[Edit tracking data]
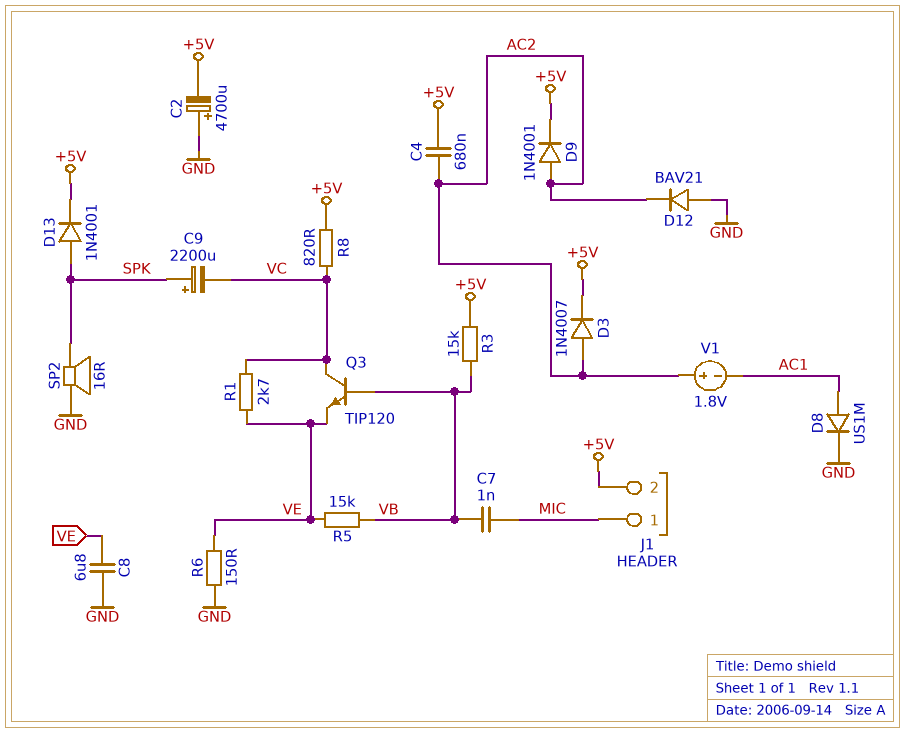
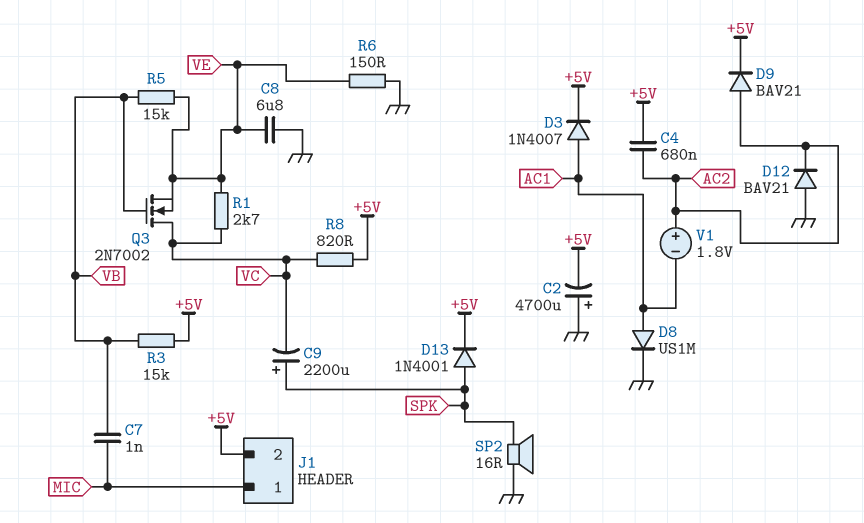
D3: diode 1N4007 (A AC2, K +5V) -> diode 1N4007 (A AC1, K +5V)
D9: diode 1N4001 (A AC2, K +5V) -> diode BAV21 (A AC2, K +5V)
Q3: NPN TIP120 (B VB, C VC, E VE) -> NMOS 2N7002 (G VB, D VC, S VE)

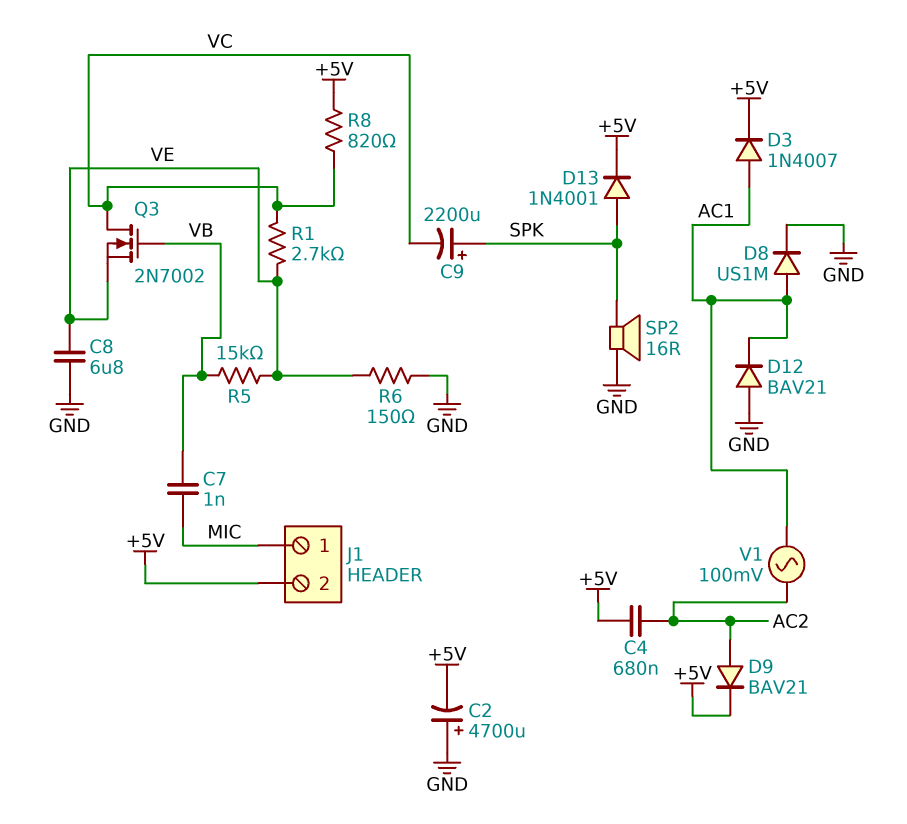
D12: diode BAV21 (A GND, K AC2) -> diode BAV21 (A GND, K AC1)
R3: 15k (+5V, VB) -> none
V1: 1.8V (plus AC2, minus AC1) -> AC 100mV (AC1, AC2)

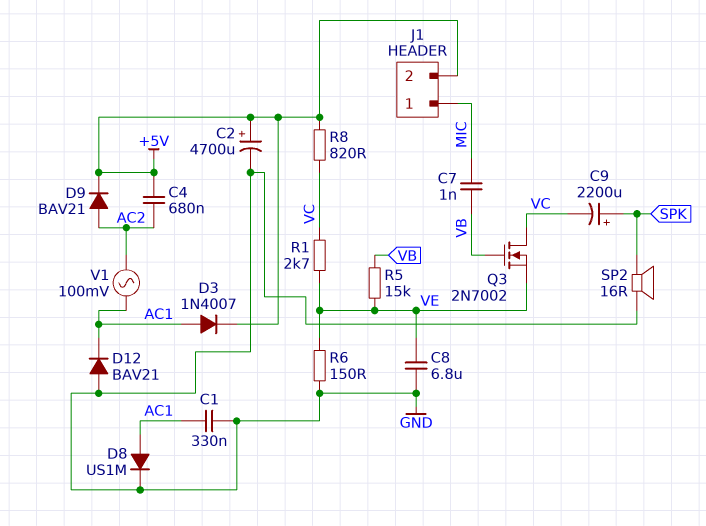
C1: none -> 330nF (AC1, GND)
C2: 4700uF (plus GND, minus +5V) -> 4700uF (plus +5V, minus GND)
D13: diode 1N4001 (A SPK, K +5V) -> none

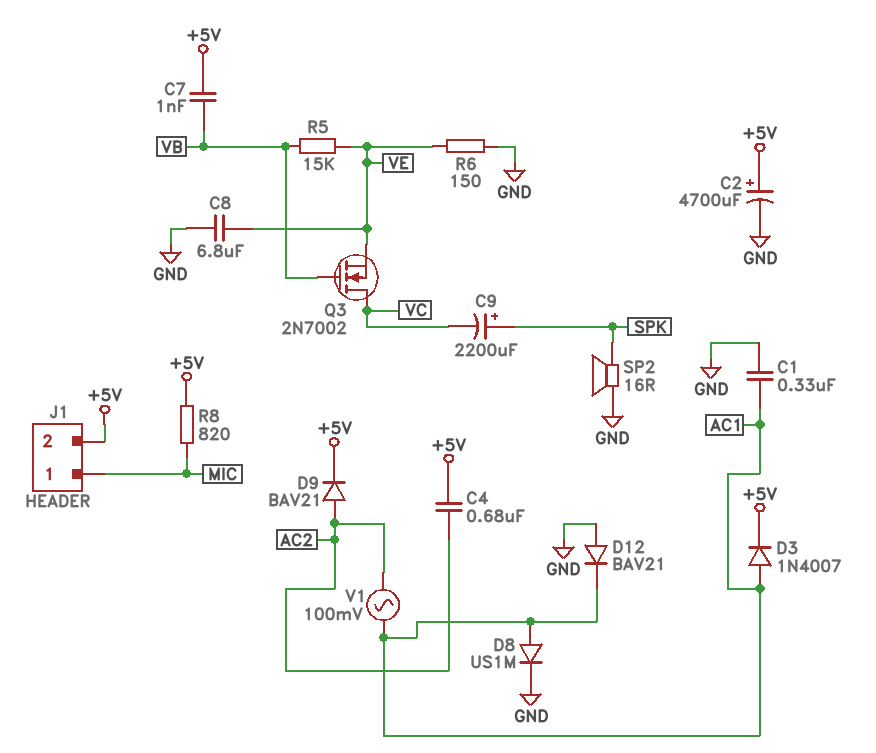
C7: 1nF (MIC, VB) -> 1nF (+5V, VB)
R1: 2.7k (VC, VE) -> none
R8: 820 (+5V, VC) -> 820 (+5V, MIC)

...

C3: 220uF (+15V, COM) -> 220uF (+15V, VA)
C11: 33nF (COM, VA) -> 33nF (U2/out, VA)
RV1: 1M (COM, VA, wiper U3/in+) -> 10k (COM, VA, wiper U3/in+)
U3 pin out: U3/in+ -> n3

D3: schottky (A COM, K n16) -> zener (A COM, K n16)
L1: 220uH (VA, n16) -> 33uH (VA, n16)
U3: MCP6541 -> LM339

* _The problem_:
A complete answer gives every line of the data that includes "plus".

* _Task result_:
V1: 1.8V (plus AC2, minus AC1) -> AC 100mV (AC1, AC2)
C2: 4700uF (plus GND, minus +5V) -> 4700uF (plus +5V, minus GND)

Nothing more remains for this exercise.